Spatial question entries
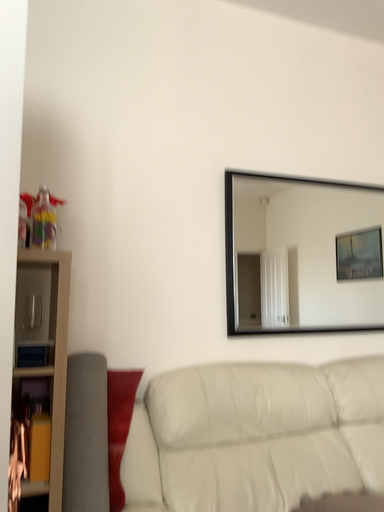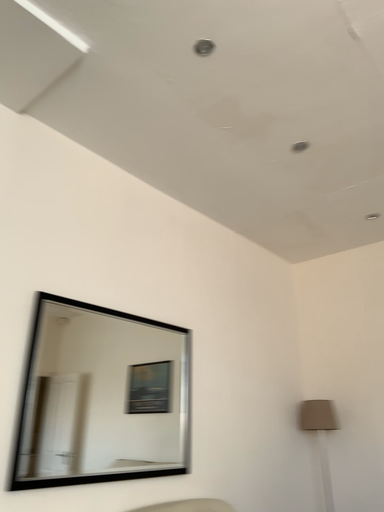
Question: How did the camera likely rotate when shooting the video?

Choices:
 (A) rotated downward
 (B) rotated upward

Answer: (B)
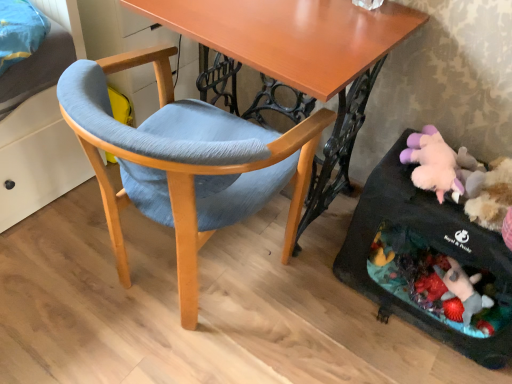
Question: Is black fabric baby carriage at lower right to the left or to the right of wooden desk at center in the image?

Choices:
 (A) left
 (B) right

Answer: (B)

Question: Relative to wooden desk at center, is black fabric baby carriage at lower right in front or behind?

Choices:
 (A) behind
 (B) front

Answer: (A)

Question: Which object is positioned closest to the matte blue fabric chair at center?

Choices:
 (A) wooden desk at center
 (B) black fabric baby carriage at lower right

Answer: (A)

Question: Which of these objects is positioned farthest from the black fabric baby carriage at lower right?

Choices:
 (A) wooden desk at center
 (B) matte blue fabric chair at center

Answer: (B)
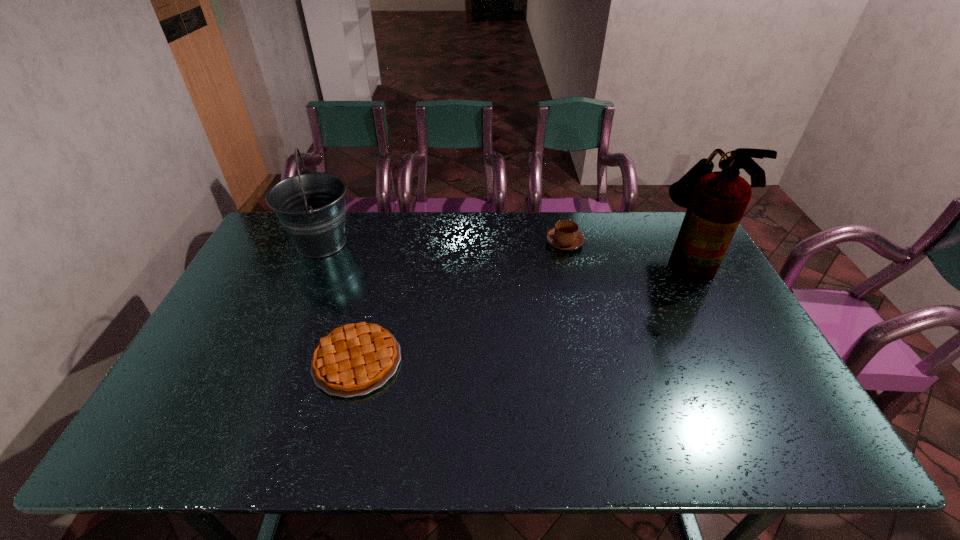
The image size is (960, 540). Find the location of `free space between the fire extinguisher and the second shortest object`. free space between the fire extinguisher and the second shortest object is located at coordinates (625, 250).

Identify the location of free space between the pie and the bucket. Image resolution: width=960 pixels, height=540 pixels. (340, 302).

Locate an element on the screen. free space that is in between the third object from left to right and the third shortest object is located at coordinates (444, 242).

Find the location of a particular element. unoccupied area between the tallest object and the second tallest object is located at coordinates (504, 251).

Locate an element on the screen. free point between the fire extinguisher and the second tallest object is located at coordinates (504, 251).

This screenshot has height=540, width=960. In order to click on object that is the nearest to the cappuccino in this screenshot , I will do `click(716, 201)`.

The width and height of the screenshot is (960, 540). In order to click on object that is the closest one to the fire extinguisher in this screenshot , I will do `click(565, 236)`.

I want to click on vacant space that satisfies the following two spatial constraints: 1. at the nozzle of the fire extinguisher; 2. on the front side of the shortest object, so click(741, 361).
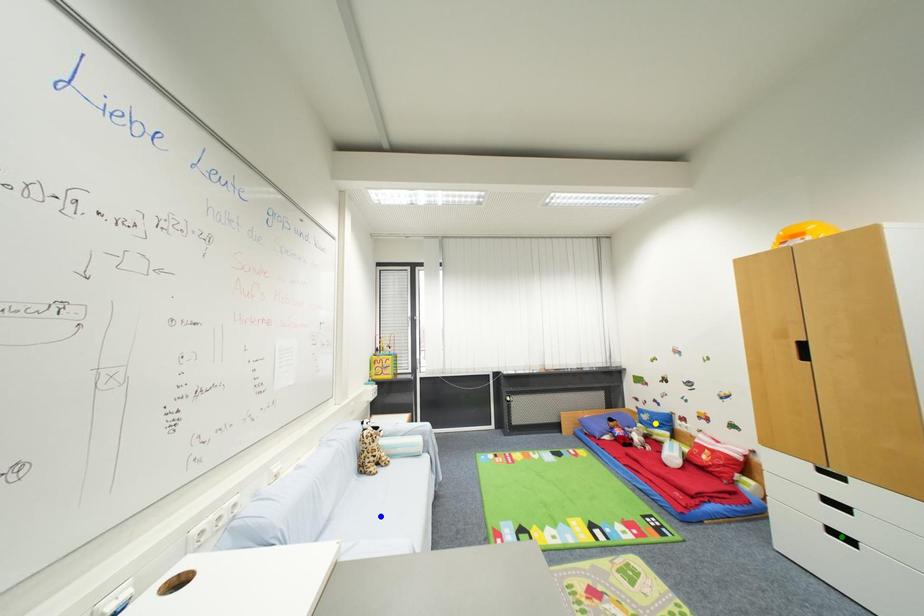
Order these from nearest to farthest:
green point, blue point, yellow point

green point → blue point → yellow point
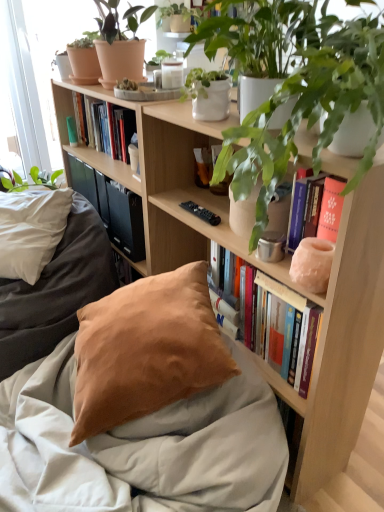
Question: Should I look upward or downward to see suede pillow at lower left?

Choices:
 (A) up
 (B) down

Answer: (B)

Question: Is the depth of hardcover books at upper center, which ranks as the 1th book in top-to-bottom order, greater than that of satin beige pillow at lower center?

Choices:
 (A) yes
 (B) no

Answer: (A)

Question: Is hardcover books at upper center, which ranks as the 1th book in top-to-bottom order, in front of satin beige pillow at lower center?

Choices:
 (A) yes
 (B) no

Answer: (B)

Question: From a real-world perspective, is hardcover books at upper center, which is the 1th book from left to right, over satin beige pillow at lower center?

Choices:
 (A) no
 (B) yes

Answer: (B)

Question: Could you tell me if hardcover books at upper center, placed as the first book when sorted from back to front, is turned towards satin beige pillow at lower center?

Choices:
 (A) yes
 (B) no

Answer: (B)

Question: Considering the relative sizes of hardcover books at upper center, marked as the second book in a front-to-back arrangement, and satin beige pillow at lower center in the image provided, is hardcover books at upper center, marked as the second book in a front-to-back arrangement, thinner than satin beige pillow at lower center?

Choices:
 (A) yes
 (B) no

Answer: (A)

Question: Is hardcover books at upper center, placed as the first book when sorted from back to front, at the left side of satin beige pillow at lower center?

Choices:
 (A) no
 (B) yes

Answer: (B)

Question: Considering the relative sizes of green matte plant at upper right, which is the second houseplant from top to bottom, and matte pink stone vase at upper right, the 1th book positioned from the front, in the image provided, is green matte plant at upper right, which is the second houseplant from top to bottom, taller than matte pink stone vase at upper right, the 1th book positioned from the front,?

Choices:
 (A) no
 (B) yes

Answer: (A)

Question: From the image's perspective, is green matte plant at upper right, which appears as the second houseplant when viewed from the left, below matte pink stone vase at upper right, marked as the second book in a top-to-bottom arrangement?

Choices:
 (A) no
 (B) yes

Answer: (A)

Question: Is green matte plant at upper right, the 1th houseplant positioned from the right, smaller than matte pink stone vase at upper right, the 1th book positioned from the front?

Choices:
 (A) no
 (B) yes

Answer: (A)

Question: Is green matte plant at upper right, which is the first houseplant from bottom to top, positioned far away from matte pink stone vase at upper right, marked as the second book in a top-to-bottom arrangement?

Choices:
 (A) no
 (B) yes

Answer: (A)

- What the task requires -
Lay out every line of the material above as a JSON list of strings, one string per line, skipping blank lines and omitting the pictures.

- Expected answer -
[
  "Question: How did the camera likely rotate when shooting the video?",
  "Choices:",
  " (A) rotated downward",
  " (B) rotated upward",
  "Answer: (B)",
  "Question: Is black fabric baby carriage at lower right to the left or to the right of wooden desk at center in the image?",
  "Choices:",
  " (A) left",
  " (B) right",
  "Answer: (B)",
  "Question: Relative to wooden desk at center, is black fabric baby carriage at lower right in front or behind?",
  "Choices:",
  " (A) behind",
  " (B) front",
  "Answer: (A)",
  "Question: Which object is positioned closest to the matte blue fabric chair at center?",
  "Choices:",
  " (A) wooden desk at center",
  " (B) black fabric baby carriage at lower right",
  "Answer: (A)",
  "Question: Which of these objects is positioned farthest from the black fabric baby carriage at lower right?",
  "Choices:",
  " (A) wooden desk at center",
  " (B) matte blue fabric chair at center",
  "Answer: (B)",
  "The image size is (960, 540). Find the location of `free space between the fire extinguisher and the second shortest object`. free space between the fire extinguisher and the second shortest object is located at coordinates (625, 250).",
  "Identify the location of free space between the pie and the bucket. Image resolution: width=960 pixels, height=540 pixels. (340, 302).",
  "Locate an element on the screen. free space that is in between the third object from left to right and the third shortest object is located at coordinates (444, 242).",
  "Find the location of a particular element. unoccupied area between the tallest object and the second tallest object is located at coordinates (504, 251).",
  "Locate an element on the screen. free point between the fire extinguisher and the second tallest object is located at coordinates (504, 251).",
  "This screenshot has height=540, width=960. In order to click on object that is the nearest to the cappuccino in this screenshot , I will do `click(716, 201)`.",
  "The width and height of the screenshot is (960, 540). In order to click on object that is the closest one to the fire extinguisher in this screenshot , I will do `click(565, 236)`.",
  "I want to click on vacant space that satisfies the following two spatial constraints: 1. at the nozzle of the fire extinguisher; 2. on the front side of the shortest object, so click(741, 361).",
  "Order these from nearest to farthest:",
  "green point, blue point, yellow point",
  "green point → blue point → yellow point",
  "Question: Should I look upward or downward to see suede pillow at lower left?",
  "Choices:",
  " (A) up",
  " (B) down",
  "Answer: (B)",
  "Question: Is the depth of hardcover books at upper center, which ranks as the 1th book in top-to-bottom order, greater than that of satin beige pillow at lower center?",
  "Choices:",
  " (A) yes",
  " (B) no",
  "Answer: (A)",
  "Question: Is hardcover books at upper center, which ranks as the 1th book in top-to-bottom order, in front of satin beige pillow at lower center?",
  "Choices:",
  " (A) yes",
  " (B) no",
  "Answer: (B)",
  "Question: From a real-world perspective, is hardcover books at upper center, which is the 1th book from left to right, over satin beige pillow at lower center?",
  "Choices:",
  " (A) no",
  " (B) yes",
  "Answer: (B)",
  "Question: Could you tell me if hardcover books at upper center, placed as the first book when sorted from back to front, is turned towards satin beige pillow at lower center?",
  "Choices:",
  " (A) yes",
  " (B) no",
  "Answer: (B)",
  "Question: Considering the relative sizes of hardcover books at upper center, marked as the second book in a front-to-back arrangement, and satin beige pillow at lower center in the image provided, is hardcover books at upper center, marked as the second book in a front-to-back arrangement, thinner than satin beige pillow at lower center?",
  "Choices:",
  " (A) yes",
  " (B) no",
  "Answer: (A)",
  "Question: Is hardcover books at upper center, placed as the first book when sorted from back to front, at the left side of satin beige pillow at lower center?",
  "Choices:",
  " (A) no",
  " (B) yes",
  "Answer: (B)",
  "Question: Considering the relative sizes of green matte plant at upper right, which is the second houseplant from top to bottom, and matte pink stone vase at upper right, the 1th book positioned from the front, in the image provided, is green matte plant at upper right, which is the second houseplant from top to bottom, taller than matte pink stone vase at upper right, the 1th book positioned from the front,?",
  "Choices:",
  " (A) no",
  " (B) yes",
  "Answer: (A)",
  "Question: From the image's perspective, is green matte plant at upper right, which appears as the second houseplant when viewed from the left, below matte pink stone vase at upper right, marked as the second book in a top-to-bottom arrangement?",
  "Choices:",
  " (A) no",
  " (B) yes",
  "Answer: (A)",
  "Question: Is green matte plant at upper right, the 1th houseplant positioned from the right, smaller than matte pink stone vase at upper right, the 1th book positioned from the front?",
  "Choices:",
  " (A) no",
  " (B) yes",
  "Answer: (A)",
  "Question: Is green matte plant at upper right, which is the first houseplant from bottom to top, positioned far away from matte pink stone vase at upper right, marked as the second book in a top-to-bottom arrangement?",
  "Choices:",
  " (A) no",
  " (B) yes",
  "Answer: (A)"
]